**What the task asks**. Quote exactly and only this range of lines in the data below: the line that holds "moved,emerald tooth brush,<461" to the line that holds "replaced,teal tooth brush,<331", both included.
┏━━
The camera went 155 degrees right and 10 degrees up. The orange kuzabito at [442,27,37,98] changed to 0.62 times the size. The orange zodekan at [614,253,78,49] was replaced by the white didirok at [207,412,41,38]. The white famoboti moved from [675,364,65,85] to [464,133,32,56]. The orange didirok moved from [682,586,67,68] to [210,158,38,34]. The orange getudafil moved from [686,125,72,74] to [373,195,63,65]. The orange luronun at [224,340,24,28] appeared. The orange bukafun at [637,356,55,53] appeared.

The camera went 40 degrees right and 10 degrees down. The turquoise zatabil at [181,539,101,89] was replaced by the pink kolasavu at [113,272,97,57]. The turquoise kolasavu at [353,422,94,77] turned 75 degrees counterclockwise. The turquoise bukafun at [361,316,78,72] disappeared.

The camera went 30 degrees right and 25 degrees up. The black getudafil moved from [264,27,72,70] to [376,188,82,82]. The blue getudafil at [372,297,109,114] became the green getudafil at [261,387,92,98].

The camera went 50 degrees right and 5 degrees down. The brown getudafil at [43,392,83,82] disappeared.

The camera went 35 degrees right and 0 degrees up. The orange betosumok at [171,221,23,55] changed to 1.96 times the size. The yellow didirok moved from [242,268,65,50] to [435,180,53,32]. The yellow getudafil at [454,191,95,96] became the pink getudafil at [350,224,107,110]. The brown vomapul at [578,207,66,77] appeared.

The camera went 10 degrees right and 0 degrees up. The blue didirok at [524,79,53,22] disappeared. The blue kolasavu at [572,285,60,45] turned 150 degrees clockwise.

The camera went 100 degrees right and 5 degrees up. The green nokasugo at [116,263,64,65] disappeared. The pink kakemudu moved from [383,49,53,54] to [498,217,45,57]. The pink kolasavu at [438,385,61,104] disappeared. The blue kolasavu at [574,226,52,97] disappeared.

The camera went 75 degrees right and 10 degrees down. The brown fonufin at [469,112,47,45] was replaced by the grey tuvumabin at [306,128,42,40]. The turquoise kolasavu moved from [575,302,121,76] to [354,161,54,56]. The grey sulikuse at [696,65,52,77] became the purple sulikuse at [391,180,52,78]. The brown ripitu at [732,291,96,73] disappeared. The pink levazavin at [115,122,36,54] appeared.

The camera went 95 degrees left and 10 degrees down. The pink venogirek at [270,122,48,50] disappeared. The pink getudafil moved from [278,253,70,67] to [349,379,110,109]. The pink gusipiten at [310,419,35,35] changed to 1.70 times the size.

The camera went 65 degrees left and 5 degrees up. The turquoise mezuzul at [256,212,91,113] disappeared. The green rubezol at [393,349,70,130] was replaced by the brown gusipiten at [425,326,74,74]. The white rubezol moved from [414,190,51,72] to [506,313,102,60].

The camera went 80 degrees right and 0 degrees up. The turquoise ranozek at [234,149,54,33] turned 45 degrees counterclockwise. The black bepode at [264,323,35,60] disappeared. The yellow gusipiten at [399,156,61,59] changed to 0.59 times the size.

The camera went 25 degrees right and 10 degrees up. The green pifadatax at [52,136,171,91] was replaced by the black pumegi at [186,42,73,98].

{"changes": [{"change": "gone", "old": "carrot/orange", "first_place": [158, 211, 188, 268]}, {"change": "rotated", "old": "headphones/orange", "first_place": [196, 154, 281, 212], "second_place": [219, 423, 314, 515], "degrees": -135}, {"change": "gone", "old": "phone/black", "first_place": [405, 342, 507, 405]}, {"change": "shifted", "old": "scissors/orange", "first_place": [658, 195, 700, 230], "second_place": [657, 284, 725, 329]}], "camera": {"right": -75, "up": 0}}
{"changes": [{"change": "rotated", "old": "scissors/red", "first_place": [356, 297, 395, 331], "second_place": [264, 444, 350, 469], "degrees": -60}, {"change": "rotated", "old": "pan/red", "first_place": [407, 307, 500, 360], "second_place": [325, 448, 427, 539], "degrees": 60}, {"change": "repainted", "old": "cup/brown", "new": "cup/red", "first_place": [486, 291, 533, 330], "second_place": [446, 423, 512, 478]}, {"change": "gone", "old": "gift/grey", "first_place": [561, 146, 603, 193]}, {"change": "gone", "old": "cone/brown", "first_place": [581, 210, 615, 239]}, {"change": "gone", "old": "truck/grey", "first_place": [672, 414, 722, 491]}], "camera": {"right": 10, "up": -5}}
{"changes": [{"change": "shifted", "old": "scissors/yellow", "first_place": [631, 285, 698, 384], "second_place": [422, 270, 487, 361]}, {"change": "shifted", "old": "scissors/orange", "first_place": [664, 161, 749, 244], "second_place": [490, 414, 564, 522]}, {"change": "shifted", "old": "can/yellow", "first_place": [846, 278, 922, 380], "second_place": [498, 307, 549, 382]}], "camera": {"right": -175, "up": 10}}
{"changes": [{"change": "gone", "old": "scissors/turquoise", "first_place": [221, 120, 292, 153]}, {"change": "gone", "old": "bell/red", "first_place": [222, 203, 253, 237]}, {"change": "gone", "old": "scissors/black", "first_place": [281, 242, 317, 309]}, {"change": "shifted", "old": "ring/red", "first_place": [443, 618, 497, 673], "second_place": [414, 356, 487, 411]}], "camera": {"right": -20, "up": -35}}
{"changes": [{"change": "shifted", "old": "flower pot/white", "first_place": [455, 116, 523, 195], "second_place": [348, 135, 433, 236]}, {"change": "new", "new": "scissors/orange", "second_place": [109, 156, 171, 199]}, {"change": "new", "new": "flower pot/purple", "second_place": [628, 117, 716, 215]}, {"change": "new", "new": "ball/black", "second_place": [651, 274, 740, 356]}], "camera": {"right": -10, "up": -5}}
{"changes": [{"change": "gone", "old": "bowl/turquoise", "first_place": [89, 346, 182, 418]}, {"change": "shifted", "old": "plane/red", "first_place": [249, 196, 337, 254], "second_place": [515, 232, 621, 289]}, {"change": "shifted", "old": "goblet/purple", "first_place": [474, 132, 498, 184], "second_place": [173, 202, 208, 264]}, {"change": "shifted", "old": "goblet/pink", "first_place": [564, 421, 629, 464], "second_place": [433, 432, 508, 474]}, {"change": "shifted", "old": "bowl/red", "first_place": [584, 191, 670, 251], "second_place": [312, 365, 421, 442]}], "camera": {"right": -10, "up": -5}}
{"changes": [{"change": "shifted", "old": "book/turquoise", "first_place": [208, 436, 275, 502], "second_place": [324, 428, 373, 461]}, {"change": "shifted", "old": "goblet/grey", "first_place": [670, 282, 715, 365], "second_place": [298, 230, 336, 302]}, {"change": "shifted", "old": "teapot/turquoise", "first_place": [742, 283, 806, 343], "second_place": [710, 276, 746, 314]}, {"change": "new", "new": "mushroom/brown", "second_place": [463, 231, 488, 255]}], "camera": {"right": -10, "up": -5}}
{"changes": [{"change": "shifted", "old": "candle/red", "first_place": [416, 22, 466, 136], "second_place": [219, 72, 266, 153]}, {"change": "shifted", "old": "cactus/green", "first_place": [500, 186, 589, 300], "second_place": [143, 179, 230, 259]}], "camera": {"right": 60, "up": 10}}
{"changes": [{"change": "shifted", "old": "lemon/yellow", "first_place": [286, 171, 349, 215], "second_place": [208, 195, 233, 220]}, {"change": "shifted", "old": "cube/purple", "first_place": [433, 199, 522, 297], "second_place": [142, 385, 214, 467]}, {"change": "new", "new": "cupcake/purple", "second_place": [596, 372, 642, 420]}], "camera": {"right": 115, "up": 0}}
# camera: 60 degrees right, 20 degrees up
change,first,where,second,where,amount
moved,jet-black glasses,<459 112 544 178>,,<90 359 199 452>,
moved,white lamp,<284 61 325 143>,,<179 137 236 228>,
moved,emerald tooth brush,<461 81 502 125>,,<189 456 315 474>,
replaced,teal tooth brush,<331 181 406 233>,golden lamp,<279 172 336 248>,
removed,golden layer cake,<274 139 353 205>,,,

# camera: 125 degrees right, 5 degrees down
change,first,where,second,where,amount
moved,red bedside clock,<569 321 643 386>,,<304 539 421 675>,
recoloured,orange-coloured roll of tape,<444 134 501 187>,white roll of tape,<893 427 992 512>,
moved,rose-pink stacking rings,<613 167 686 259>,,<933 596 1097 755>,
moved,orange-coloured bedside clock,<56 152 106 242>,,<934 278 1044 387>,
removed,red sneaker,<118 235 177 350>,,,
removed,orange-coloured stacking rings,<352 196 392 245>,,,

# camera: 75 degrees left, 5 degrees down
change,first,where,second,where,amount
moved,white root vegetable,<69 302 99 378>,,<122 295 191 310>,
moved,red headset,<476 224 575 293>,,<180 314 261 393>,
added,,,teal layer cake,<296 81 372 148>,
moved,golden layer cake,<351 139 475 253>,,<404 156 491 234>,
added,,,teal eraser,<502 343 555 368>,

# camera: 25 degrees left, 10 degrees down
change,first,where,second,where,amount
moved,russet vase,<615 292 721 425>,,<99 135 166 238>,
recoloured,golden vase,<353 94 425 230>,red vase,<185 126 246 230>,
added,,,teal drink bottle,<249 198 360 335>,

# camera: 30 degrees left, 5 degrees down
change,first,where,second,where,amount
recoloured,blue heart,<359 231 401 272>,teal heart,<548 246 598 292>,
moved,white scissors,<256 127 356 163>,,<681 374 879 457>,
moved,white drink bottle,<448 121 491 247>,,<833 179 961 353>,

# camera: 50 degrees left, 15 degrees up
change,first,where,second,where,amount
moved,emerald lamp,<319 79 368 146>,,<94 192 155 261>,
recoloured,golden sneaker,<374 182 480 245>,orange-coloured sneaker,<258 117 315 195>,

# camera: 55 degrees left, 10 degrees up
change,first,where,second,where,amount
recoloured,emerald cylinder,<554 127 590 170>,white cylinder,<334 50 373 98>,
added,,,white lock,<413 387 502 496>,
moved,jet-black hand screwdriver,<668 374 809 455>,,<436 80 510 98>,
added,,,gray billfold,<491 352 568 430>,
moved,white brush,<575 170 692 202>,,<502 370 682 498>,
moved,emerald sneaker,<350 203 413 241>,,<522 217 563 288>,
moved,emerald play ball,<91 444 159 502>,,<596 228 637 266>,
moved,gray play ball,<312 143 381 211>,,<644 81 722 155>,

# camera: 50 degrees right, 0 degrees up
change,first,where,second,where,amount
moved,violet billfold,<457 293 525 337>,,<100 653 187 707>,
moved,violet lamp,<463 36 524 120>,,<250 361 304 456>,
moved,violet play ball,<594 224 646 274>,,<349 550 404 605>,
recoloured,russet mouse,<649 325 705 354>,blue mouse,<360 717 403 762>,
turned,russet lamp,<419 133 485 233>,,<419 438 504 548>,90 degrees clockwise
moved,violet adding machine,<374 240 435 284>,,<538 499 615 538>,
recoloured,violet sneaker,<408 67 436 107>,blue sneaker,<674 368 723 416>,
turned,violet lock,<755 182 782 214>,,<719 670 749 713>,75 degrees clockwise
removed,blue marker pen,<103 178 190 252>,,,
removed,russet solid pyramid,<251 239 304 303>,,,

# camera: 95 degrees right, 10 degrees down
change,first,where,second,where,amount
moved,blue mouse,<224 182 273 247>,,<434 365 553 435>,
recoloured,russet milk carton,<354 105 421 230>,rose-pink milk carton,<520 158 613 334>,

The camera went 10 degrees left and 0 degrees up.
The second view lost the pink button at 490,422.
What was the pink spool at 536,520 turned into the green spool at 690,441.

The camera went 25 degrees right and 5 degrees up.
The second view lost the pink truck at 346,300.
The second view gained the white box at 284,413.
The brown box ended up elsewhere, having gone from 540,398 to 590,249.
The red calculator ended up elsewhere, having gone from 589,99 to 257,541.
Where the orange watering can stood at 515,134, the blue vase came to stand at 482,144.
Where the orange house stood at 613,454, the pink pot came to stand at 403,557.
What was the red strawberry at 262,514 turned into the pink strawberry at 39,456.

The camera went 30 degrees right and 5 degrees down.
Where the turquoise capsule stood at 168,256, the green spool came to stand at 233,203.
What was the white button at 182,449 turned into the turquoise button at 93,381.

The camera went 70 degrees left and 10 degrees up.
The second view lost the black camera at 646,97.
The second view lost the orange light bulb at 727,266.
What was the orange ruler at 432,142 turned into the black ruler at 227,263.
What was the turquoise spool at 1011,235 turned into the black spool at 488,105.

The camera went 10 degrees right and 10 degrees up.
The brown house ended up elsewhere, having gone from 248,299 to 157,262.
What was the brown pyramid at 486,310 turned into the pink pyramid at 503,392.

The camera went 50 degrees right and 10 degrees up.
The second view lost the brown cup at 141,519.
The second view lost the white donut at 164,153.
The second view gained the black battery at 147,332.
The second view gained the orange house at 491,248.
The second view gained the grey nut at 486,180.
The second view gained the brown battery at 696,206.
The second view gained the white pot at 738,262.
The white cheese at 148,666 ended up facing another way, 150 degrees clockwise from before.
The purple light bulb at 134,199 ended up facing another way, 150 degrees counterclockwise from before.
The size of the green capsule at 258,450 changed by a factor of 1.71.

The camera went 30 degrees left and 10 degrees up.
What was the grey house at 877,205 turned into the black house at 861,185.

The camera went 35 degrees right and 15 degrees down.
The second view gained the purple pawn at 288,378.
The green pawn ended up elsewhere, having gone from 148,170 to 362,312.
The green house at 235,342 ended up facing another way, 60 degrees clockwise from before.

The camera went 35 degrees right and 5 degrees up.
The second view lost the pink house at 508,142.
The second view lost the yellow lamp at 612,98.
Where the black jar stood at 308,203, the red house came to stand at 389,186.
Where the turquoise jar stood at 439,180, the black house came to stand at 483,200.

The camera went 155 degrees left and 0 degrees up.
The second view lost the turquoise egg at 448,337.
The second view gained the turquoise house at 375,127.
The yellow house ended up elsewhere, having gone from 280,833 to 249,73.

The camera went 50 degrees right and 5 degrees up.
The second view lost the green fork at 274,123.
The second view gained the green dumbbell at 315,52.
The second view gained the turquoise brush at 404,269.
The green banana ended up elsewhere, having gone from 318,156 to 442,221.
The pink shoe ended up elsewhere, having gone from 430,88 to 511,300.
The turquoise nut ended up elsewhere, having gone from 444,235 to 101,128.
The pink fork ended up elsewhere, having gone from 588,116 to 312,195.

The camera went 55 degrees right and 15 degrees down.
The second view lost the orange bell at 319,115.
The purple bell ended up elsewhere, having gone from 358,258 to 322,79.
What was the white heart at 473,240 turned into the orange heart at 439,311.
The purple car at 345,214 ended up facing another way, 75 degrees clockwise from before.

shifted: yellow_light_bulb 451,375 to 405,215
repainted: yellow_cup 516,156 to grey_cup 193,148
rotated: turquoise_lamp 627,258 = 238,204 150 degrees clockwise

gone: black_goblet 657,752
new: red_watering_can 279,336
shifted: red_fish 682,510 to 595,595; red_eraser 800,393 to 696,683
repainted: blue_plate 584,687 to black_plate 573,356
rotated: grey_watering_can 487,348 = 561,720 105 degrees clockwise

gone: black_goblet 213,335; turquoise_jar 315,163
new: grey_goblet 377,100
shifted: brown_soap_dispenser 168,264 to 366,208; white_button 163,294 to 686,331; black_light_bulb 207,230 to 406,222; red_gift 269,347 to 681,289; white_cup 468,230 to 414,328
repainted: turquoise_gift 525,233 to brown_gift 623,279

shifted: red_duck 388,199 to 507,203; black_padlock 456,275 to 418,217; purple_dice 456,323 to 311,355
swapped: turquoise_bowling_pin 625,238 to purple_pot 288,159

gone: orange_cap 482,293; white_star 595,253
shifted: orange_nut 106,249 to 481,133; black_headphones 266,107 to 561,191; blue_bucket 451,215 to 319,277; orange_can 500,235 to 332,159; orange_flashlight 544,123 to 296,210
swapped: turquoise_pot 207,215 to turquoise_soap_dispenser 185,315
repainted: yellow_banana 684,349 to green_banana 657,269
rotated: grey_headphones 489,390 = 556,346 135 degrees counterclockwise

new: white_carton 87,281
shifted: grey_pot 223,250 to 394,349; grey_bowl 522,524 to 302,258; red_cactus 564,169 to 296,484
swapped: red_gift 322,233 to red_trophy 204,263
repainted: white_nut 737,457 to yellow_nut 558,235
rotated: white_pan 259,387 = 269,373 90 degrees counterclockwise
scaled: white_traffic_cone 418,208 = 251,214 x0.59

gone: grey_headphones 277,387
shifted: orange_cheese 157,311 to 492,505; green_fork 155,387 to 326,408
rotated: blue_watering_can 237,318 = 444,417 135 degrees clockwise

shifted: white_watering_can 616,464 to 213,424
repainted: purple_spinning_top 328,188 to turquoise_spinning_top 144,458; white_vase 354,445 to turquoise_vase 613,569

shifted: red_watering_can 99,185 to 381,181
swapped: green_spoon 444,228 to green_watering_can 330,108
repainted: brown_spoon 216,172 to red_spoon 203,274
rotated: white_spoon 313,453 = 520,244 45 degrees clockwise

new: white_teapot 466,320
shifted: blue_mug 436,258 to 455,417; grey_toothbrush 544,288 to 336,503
┗━━
**Expected answer**.
moved,emerald tooth brush,<461 81 502 125>,,<189 456 315 474>,
replaced,teal tooth brush,<331 181 406 233>,golden lamp,<279 172 336 248>,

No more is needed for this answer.